**Il tuo obiettivo:**
Per favore, trascrivi parola per parola tutti i dati qui sotto, senza cambiare nulla.

======== Dati ========

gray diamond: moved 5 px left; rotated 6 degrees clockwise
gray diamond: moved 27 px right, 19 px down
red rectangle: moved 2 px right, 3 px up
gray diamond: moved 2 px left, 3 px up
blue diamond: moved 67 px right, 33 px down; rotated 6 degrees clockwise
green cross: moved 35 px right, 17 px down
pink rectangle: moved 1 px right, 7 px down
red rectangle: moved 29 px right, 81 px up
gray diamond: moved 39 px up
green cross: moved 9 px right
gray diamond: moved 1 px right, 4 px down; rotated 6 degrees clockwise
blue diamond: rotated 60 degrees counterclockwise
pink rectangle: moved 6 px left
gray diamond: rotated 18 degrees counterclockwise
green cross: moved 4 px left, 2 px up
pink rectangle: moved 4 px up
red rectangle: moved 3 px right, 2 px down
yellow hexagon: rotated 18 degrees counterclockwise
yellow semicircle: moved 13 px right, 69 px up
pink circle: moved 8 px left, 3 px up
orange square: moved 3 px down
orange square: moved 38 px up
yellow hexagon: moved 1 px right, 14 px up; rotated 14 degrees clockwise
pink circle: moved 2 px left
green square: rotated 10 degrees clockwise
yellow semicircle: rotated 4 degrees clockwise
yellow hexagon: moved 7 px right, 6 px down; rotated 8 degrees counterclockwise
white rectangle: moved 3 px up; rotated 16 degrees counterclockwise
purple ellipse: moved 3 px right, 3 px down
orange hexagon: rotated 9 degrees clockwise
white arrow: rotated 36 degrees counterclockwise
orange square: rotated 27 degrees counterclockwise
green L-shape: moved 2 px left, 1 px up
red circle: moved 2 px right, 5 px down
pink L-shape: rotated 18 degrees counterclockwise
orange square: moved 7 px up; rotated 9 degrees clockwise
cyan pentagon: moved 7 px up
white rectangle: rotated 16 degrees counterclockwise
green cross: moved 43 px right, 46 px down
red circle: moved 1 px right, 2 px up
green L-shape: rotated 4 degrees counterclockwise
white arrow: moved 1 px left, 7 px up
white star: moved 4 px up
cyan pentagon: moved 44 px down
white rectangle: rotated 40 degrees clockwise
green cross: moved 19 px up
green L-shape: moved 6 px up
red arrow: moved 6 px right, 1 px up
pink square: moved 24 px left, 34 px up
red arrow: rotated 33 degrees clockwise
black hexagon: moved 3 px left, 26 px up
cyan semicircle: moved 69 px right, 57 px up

========

**Esito esercizio:**
gray diamond: moved 5 px left; rotated 6 degrees clockwise
gray diamond: moved 27 px right, 19 px down
red rectangle: moved 2 px right, 3 px up
gray diamond: moved 2 px left, 3 px up
blue diamond: moved 67 px right, 33 px down; rotated 6 degrees clockwise
green cross: moved 35 px right, 17 px down
pink rectangle: moved 1 px right, 7 px down
red rectangle: moved 29 px right, 81 px up
gray diamond: moved 39 px up
green cross: moved 9 px right
gray diamond: moved 1 px right, 4 px down; rotated 6 degrees clockwise
blue diamond: rotated 60 degrees counterclockwise
pink rectangle: moved 6 px left
gray diamond: rotated 18 degrees counterclockwise
green cross: moved 4 px left, 2 px up
pink rectangle: moved 4 px up
red rectangle: moved 3 px right, 2 px down
yellow hexagon: rotated 18 degrees counterclockwise
yellow semicircle: moved 13 px right, 69 px up
pink circle: moved 8 px left, 3 px up
orange square: moved 3 px down
orange square: moved 38 px up
yellow hexagon: moved 1 px right, 14 px up; rotated 14 degrees clockwise
pink circle: moved 2 px left
green square: rotated 10 degrees clockwise
yellow semicircle: rotated 4 degrees clockwise
yellow hexagon: moved 7 px right, 6 px down; rotated 8 degrees counterclockwise
white rectangle: moved 3 px up; rotated 16 degrees counterclockwise
purple ellipse: moved 3 px right, 3 px down
orange hexagon: rotated 9 degrees clockwise
white arrow: rotated 36 degrees counterclockwise
orange square: rotated 27 degrees counterclockwise
green L-shape: moved 2 px left, 1 px up
red circle: moved 2 px right, 5 px down
pink L-shape: rotated 18 degrees counterclockwise
orange square: moved 7 px up; rotated 9 degrees clockwise
cyan pentagon: moved 7 px up
white rectangle: rotated 16 degrees counterclockwise
green cross: moved 43 px right, 46 px down
red circle: moved 1 px right, 2 px up
green L-shape: rotated 4 degrees counterclockwise
white arrow: moved 1 px left, 7 px up
white star: moved 4 px up
cyan pentagon: moved 44 px down
white rectangle: rotated 40 degrees clockwise
green cross: moved 19 px up
green L-shape: moved 6 px up
red arrow: moved 6 px right, 1 px up
pink square: moved 24 px left, 34 px up
red arrow: rotated 33 degrees clockwise
black hexagon: moved 3 px left, 26 px up
cyan semicircle: moved 69 px right, 57 px up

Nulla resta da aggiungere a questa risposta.